» Instructions to follow
What is needed here is a verbatim copy of the records that follow.

» Task input
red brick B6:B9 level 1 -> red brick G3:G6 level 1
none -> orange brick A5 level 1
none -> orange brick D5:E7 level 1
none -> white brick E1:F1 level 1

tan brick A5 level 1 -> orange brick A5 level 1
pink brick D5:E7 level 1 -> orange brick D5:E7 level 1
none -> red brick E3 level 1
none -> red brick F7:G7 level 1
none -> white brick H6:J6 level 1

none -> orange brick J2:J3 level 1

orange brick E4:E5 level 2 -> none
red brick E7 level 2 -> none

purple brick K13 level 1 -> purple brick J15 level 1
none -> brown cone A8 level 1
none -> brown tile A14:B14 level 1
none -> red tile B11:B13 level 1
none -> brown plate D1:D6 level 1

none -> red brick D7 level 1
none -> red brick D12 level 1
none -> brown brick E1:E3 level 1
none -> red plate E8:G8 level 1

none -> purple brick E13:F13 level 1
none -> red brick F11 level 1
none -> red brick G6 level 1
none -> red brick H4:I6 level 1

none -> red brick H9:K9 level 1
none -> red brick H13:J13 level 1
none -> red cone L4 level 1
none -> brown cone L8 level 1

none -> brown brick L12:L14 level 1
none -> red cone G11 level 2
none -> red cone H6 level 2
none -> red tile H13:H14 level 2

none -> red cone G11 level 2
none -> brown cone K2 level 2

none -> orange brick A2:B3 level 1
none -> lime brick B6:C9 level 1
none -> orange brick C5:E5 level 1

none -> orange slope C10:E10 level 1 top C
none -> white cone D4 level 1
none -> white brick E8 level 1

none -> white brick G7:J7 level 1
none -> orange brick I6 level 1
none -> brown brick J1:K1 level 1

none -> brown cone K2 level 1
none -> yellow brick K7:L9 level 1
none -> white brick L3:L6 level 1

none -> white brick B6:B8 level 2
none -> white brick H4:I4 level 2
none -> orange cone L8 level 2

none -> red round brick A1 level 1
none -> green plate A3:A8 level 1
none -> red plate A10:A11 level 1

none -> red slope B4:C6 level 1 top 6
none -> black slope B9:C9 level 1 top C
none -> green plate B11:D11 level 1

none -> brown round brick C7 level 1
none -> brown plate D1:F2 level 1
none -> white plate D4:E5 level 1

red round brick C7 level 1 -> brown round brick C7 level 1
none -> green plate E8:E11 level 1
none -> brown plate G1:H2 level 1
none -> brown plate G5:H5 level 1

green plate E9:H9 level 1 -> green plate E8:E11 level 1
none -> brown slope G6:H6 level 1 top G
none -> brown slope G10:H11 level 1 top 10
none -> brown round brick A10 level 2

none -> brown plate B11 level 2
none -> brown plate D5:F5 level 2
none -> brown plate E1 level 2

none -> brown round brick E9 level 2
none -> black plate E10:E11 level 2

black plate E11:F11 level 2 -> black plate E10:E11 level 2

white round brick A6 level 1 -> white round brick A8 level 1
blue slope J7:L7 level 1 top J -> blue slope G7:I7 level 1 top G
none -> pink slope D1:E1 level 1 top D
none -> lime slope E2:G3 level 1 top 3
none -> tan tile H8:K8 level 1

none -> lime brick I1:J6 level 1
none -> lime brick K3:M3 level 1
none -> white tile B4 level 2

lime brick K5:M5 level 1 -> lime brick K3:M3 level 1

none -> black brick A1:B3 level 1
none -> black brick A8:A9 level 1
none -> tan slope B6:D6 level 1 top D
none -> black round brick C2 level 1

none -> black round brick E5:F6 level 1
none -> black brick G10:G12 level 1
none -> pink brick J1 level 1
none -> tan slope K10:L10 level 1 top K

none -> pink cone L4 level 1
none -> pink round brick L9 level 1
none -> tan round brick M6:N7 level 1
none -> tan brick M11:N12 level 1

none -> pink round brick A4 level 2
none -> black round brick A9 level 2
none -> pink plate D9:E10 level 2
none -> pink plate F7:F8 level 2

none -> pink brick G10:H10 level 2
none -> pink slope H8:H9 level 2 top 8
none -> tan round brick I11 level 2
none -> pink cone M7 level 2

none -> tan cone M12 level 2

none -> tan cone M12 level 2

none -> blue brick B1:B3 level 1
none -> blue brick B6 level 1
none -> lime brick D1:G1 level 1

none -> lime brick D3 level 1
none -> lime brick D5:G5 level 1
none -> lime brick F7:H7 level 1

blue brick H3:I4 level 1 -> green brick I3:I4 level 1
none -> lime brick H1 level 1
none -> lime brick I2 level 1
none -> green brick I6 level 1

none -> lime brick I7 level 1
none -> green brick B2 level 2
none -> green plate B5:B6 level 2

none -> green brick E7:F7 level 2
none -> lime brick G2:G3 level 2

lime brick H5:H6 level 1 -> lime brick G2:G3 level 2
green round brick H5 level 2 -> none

» Written solution
red brick B6:B9 level 1 -> red brick G3:G6 level 1
none -> orange brick A5 level 1
none -> orange brick D5:E7 level 1
none -> white brick E1:F1 level 1

tan brick A5 level 1 -> orange brick A5 level 1
pink brick D5:E7 level 1 -> orange brick D5:E7 level 1
none -> red brick E3 level 1
none -> red brick F7:G7 level 1
none -> white brick H6:J6 level 1

none -> orange brick J2:J3 level 1

orange brick E4:E5 level 2 -> none
red brick E7 level 2 -> none

purple brick K13 level 1 -> purple brick J15 level 1
none -> brown cone A8 level 1
none -> brown tile A14:B14 level 1
none -> red tile B11:B13 level 1
none -> brown plate D1:D6 level 1

none -> red brick D7 level 1
none -> red brick D12 level 1
none -> brown brick E1:E3 level 1
none -> red plate E8:G8 level 1

none -> purple brick E13:F13 level 1
none -> red brick F11 level 1
none -> red brick G6 level 1
none -> red brick H4:I6 level 1

none -> red brick H9:K9 level 1
none -> red brick H13:J13 level 1
none -> red cone L4 level 1
none -> brown cone L8 level 1

none -> brown brick L12:L14 level 1
none -> red cone G11 level 2
none -> red cone H6 level 2
none -> red tile H13:H14 level 2

none -> red cone G11 level 2
none -> brown cone K2 level 2

none -> orange brick A2:B3 level 1
none -> lime brick B6:C9 level 1
none -> orange brick C5:E5 level 1

none -> orange slope C10:E10 level 1 top C
none -> white cone D4 level 1
none -> white brick E8 level 1

none -> white brick G7:J7 level 1
none -> orange brick I6 level 1
none -> brown brick J1:K1 level 1

none -> brown cone K2 level 1
none -> yellow brick K7:L9 level 1
none -> white brick L3:L6 level 1

none -> white brick B6:B8 level 2
none -> white brick H4:I4 level 2
none -> orange cone L8 level 2

none -> red round brick A1 level 1
none -> green plate A3:A8 level 1
none -> red plate A10:A11 level 1

none -> red slope B4:C6 level 1 top 6
none -> black slope B9:C9 level 1 top C
none -> green plate B11:D11 level 1

none -> brown round brick C7 level 1
none -> brown plate D1:F2 level 1
none -> white plate D4:E5 level 1

red round brick C7 level 1 -> brown round brick C7 level 1
none -> green plate E8:E11 level 1
none -> brown plate G1:H2 level 1
none -> brown plate G5:H5 level 1

green plate E9:H9 level 1 -> green plate E8:E11 level 1
none -> brown slope G6:H6 level 1 top G
none -> brown slope G10:H11 level 1 top 10
none -> brown round brick A10 level 2

none -> brown plate B11 level 2
none -> brown plate D5:F5 level 2
none -> brown plate E1 level 2

none -> brown round brick E9 level 2
none -> black plate E10:E11 level 2

black plate E11:F11 level 2 -> black plate E10:E11 level 2

white round brick A6 level 1 -> white round brick A8 level 1
blue slope J7:L7 level 1 top J -> blue slope G7:I7 level 1 top G
none -> pink slope D1:E1 level 1 top D
none -> lime slope E2:G3 level 1 top 3
none -> tan tile H8:K8 level 1

none -> lime brick I1:J6 level 1
none -> lime brick K3:M3 level 1
none -> white tile B4 level 2

lime brick K5:M5 level 1 -> lime brick K3:M3 level 1

none -> black brick A1:B3 level 1
none -> black brick A8:A9 level 1
none -> tan slope B6:D6 level 1 top D
none -> black round brick C2 level 1

none -> black round brick E5:F6 level 1
none -> black brick G10:G12 level 1
none -> pink brick J1 level 1
none -> tan slope K10:L10 level 1 top K

none -> pink cone L4 level 1
none -> pink round brick L9 level 1
none -> tan round brick M6:N7 level 1
none -> tan brick M11:N12 level 1

none -> pink round brick A4 level 2
none -> black round brick A9 level 2
none -> pink plate D9:E10 level 2
none -> pink plate F7:F8 level 2

none -> pink brick G10:H10 level 2
none -> pink slope H8:H9 level 2 top 8
none -> tan round brick I11 level 2
none -> pink cone M7 level 2

none -> tan cone M12 level 2

none -> tan cone M12 level 2

none -> blue brick B1:B3 level 1
none -> blue brick B6 level 1
none -> lime brick D1:G1 level 1

none -> lime brick D3 level 1
none -> lime brick D5:G5 level 1
none -> lime brick F7:H7 level 1

blue brick H3:I4 level 1 -> green brick I3:I4 level 1
none -> lime brick H1 level 1
none -> lime brick I2 level 1
none -> green brick I6 level 1

none -> lime brick I7 level 1
none -> green brick B2 level 2
none -> green plate B5:B6 level 2

none -> green brick E7:F7 level 2
none -> lime brick G2:G3 level 2

lime brick H5:H6 level 1 -> lime brick G2:G3 level 2
green round brick H5 level 2 -> none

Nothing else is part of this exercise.